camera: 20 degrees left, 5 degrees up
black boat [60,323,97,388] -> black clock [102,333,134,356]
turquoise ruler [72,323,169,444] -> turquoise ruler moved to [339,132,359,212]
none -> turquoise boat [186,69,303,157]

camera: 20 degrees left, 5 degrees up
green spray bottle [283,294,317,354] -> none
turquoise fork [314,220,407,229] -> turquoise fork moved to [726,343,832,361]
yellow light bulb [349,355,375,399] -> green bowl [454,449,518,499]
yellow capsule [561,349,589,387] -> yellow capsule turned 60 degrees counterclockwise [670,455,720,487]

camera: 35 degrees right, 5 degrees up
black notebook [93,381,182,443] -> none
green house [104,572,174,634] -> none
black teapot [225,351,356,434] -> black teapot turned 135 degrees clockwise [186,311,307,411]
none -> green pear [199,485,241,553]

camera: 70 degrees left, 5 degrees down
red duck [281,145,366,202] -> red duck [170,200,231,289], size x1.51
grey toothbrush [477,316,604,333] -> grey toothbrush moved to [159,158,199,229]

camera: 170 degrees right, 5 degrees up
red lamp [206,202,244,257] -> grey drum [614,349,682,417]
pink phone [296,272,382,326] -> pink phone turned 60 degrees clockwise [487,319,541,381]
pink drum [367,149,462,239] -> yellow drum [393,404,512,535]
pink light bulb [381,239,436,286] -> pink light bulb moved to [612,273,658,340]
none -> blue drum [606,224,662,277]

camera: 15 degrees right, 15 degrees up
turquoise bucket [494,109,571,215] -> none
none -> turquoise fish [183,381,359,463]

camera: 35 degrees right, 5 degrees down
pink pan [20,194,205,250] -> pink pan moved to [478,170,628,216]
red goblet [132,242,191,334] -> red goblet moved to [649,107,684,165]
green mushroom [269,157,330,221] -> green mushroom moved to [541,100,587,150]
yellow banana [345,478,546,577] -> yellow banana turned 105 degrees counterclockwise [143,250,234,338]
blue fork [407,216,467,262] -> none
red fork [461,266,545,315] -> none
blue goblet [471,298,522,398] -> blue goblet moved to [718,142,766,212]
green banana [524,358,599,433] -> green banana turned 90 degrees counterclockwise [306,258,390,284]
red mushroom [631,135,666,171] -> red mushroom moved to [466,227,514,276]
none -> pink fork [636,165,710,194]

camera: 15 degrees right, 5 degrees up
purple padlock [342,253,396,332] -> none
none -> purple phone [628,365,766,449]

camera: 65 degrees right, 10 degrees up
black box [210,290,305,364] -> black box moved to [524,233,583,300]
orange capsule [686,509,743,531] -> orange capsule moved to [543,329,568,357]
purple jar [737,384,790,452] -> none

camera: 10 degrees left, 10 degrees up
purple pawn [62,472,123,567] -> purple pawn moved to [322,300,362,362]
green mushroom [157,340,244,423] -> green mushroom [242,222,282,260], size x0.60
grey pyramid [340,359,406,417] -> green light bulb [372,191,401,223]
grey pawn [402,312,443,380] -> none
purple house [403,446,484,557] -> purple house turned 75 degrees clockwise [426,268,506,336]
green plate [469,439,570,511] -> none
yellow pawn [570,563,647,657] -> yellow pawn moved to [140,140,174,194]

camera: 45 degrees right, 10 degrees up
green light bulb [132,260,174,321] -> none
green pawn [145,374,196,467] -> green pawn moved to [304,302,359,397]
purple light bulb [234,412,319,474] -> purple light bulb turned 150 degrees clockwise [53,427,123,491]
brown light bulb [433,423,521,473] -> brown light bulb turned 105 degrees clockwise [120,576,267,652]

--------

__Problem to solve__:
Without omitting any record, transcribe the data exactly.

__Task solution__:
camera: 20 degrees left, 5 degrees up
black boat [60,323,97,388] -> black clock [102,333,134,356]
turquoise ruler [72,323,169,444] -> turquoise ruler moved to [339,132,359,212]
none -> turquoise boat [186,69,303,157]

camera: 20 degrees left, 5 degrees up
green spray bottle [283,294,317,354] -> none
turquoise fork [314,220,407,229] -> turquoise fork moved to [726,343,832,361]
yellow light bulb [349,355,375,399] -> green bowl [454,449,518,499]
yellow capsule [561,349,589,387] -> yellow capsule turned 60 degrees counterclockwise [670,455,720,487]

camera: 35 degrees right, 5 degrees up
black notebook [93,381,182,443] -> none
green house [104,572,174,634] -> none
black teapot [225,351,356,434] -> black teapot turned 135 degrees clockwise [186,311,307,411]
none -> green pear [199,485,241,553]

camera: 70 degrees left, 5 degrees down
red duck [281,145,366,202] -> red duck [170,200,231,289], size x1.51
grey toothbrush [477,316,604,333] -> grey toothbrush moved to [159,158,199,229]

camera: 170 degrees right, 5 degrees up
red lamp [206,202,244,257] -> grey drum [614,349,682,417]
pink phone [296,272,382,326] -> pink phone turned 60 degrees clockwise [487,319,541,381]
pink drum [367,149,462,239] -> yellow drum [393,404,512,535]
pink light bulb [381,239,436,286] -> pink light bulb moved to [612,273,658,340]
none -> blue drum [606,224,662,277]

camera: 15 degrees right, 15 degrees up
turquoise bucket [494,109,571,215] -> none
none -> turquoise fish [183,381,359,463]

camera: 35 degrees right, 5 degrees down
pink pan [20,194,205,250] -> pink pan moved to [478,170,628,216]
red goblet [132,242,191,334] -> red goblet moved to [649,107,684,165]
green mushroom [269,157,330,221] -> green mushroom moved to [541,100,587,150]
yellow banana [345,478,546,577] -> yellow banana turned 105 degrees counterclockwise [143,250,234,338]
blue fork [407,216,467,262] -> none
red fork [461,266,545,315] -> none
blue goblet [471,298,522,398] -> blue goblet moved to [718,142,766,212]
green banana [524,358,599,433] -> green banana turned 90 degrees counterclockwise [306,258,390,284]
red mushroom [631,135,666,171] -> red mushroom moved to [466,227,514,276]
none -> pink fork [636,165,710,194]

camera: 15 degrees right, 5 degrees up
purple padlock [342,253,396,332] -> none
none -> purple phone [628,365,766,449]

camera: 65 degrees right, 10 degrees up
black box [210,290,305,364] -> black box moved to [524,233,583,300]
orange capsule [686,509,743,531] -> orange capsule moved to [543,329,568,357]
purple jar [737,384,790,452] -> none

camera: 10 degrees left, 10 degrees up
purple pawn [62,472,123,567] -> purple pawn moved to [322,300,362,362]
green mushroom [157,340,244,423] -> green mushroom [242,222,282,260], size x0.60
grey pyramid [340,359,406,417] -> green light bulb [372,191,401,223]
grey pawn [402,312,443,380] -> none
purple house [403,446,484,557] -> purple house turned 75 degrees clockwise [426,268,506,336]
green plate [469,439,570,511] -> none
yellow pawn [570,563,647,657] -> yellow pawn moved to [140,140,174,194]

camera: 45 degrees right, 10 degrees up
green light bulb [132,260,174,321] -> none
green pawn [145,374,196,467] -> green pawn moved to [304,302,359,397]
purple light bulb [234,412,319,474] -> purple light bulb turned 150 degrees clockwise [53,427,123,491]
brown light bulb [433,423,521,473] -> brown light bulb turned 105 degrees clockwise [120,576,267,652]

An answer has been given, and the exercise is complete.